Layout change descriptions
# # # # # # #

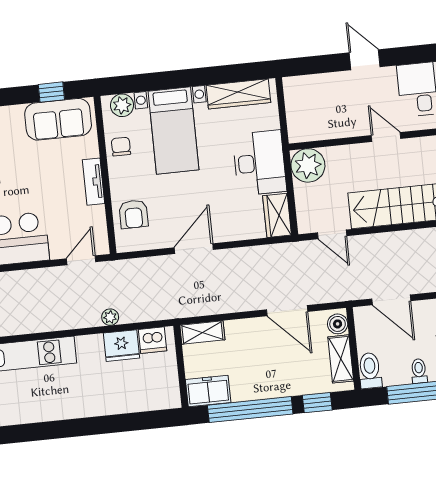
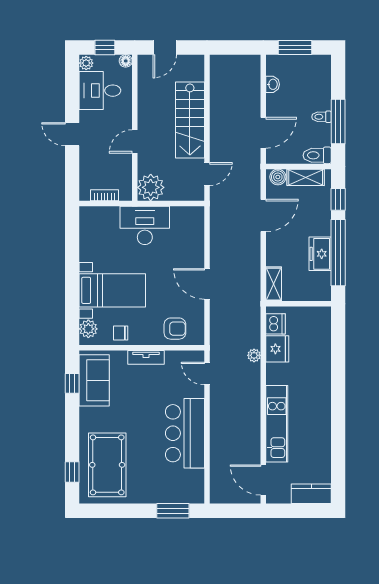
door: (365, 60) -> (72, 134), hinge flipped
wardrobe: (238, 94) -> (89, 236), removed
bookcase: (292, 108) -> (104, 195), added
door: (386, 137) -> (135, 141), moved
wardrobe: (277, 215) -> (188, 216), removed
freezer: (208, 391) -> (320, 254), moved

# # # # # # #

ACTIVITY:
Each line of the data above must be reproduced as written. Skip the pictures.

PROBLEM SOLUTION:
door: (365, 60) -> (72, 134), hinge flipped
wardrobe: (238, 94) -> (89, 236), removed
bookcase: (292, 108) -> (104, 195), added
door: (386, 137) -> (135, 141), moved
wardrobe: (277, 215) -> (188, 216), removed
freezer: (208, 391) -> (320, 254), moved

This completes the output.